## BRIEF
Restate word for word the material below, starting at the line that contains "S1: switch (BAT, VCC) -> none" and stopping after the last line; skip pictures.

## EXTRACTED DATA
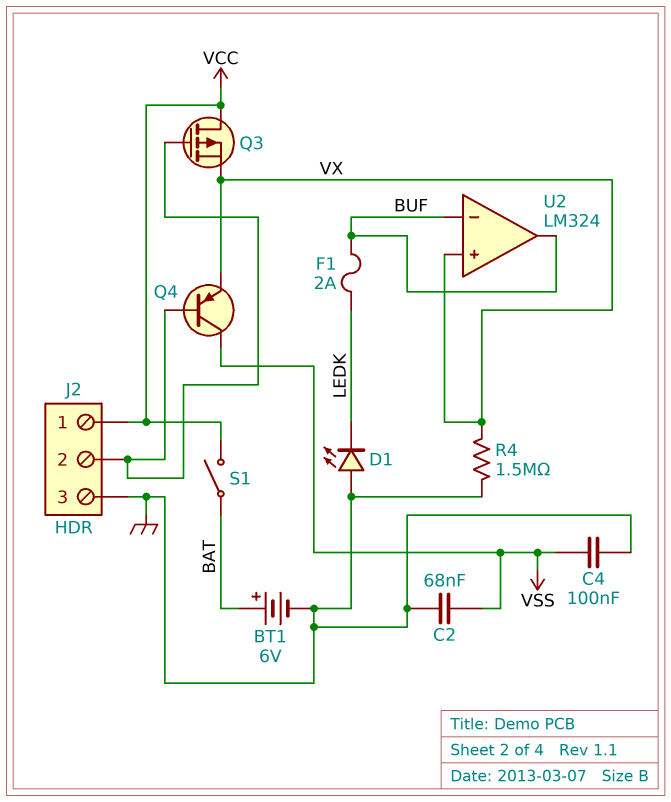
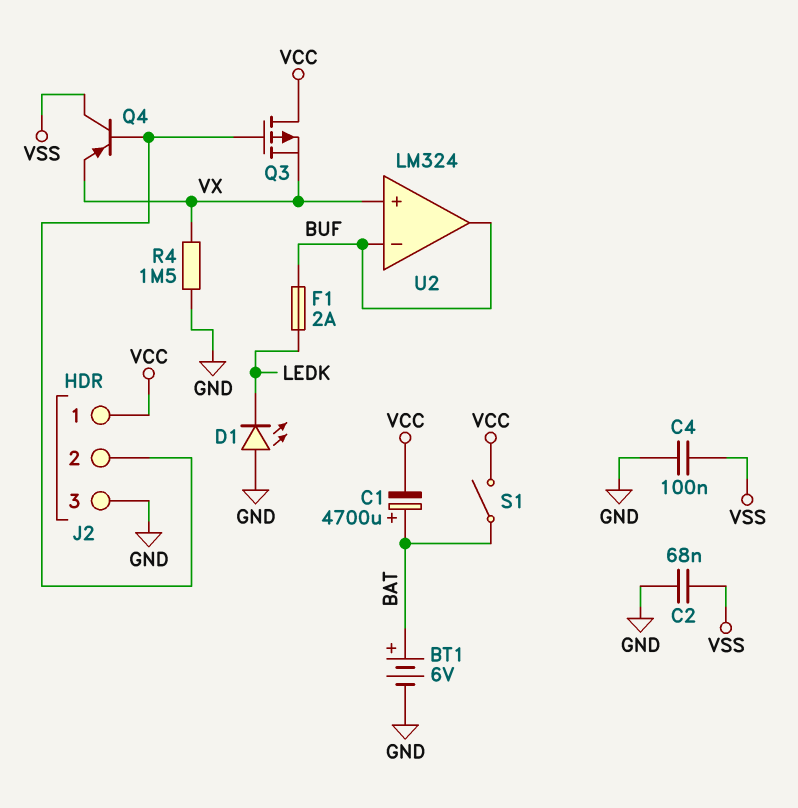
C1: none -> 4700uF (plus BAT, minus VCC)

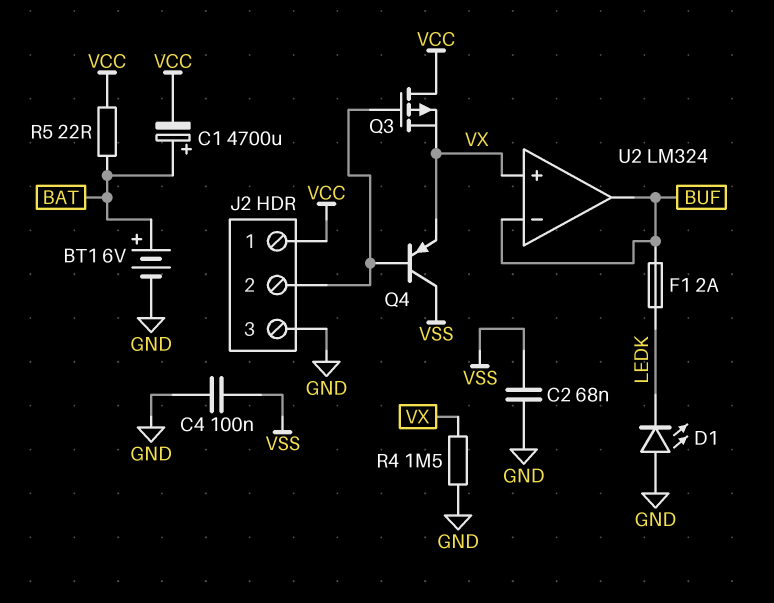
R5: none -> 22 (BAT, VCC)
S1: switch (BAT, VCC) -> none

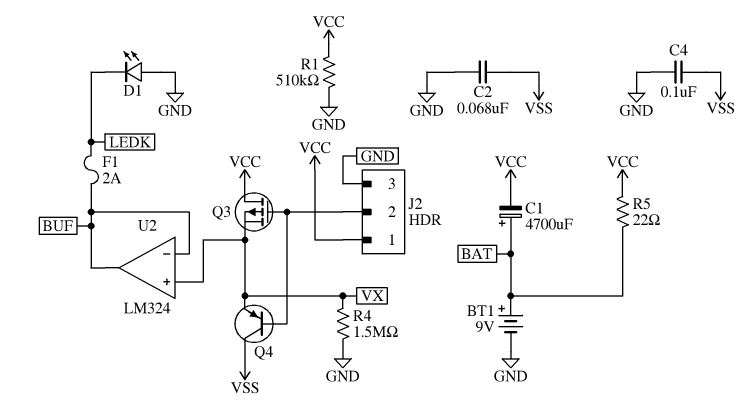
BT1: 6V (plus BAT, minus GND) -> 9V (plus BAT, minus GND)
R1: none -> 510k (GND, VCC)

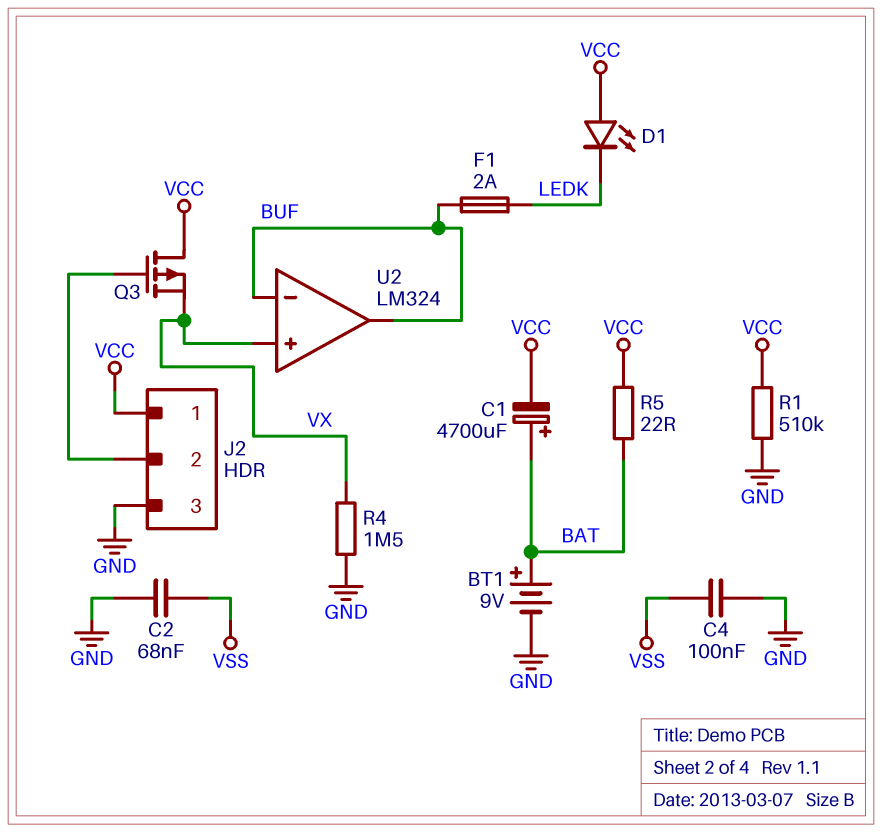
D1: LED (A GND, K LEDK) -> LED (A VCC, K LEDK)
Q4: PNP (B J2/2, C VSS, E VX) -> none

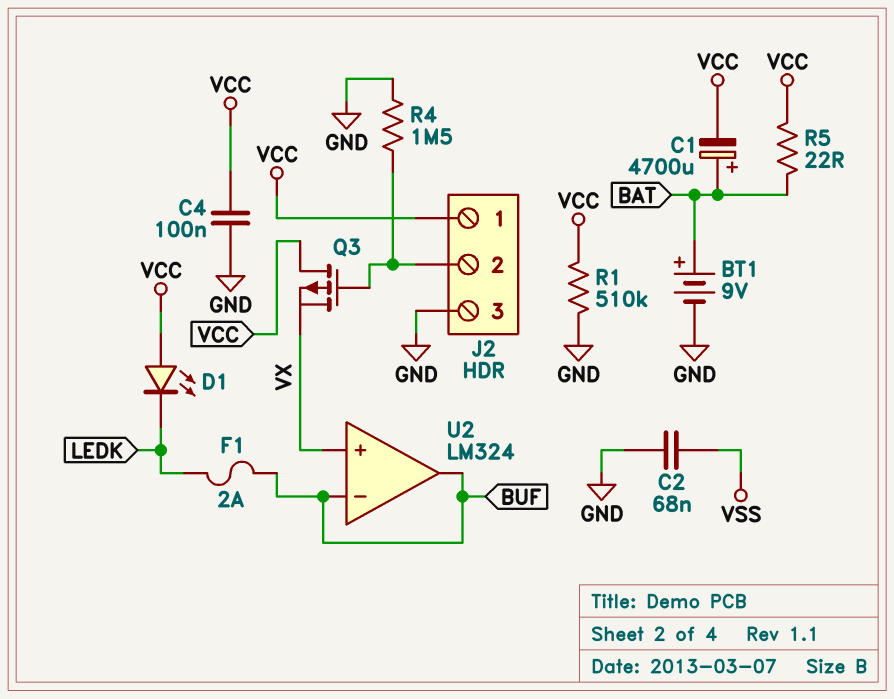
C4: 100nF (GND, VSS) -> 100nF (GND, VCC)
R4: 1.5M (GND, VX) -> 1.5M (GND, J2/2)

## TASK OUTPUT
S1: switch (BAT, VCC) -> none

BT1: 6V (plus BAT, minus GND) -> 9V (plus BAT, minus GND)
R1: none -> 510k (GND, VCC)

D1: LED (A GND, K LEDK) -> LED (A VCC, K LEDK)
Q4: PNP (B J2/2, C VSS, E VX) -> none

C4: 100nF (GND, VSS) -> 100nF (GND, VCC)
R4: 1.5M (GND, VX) -> 1.5M (GND, J2/2)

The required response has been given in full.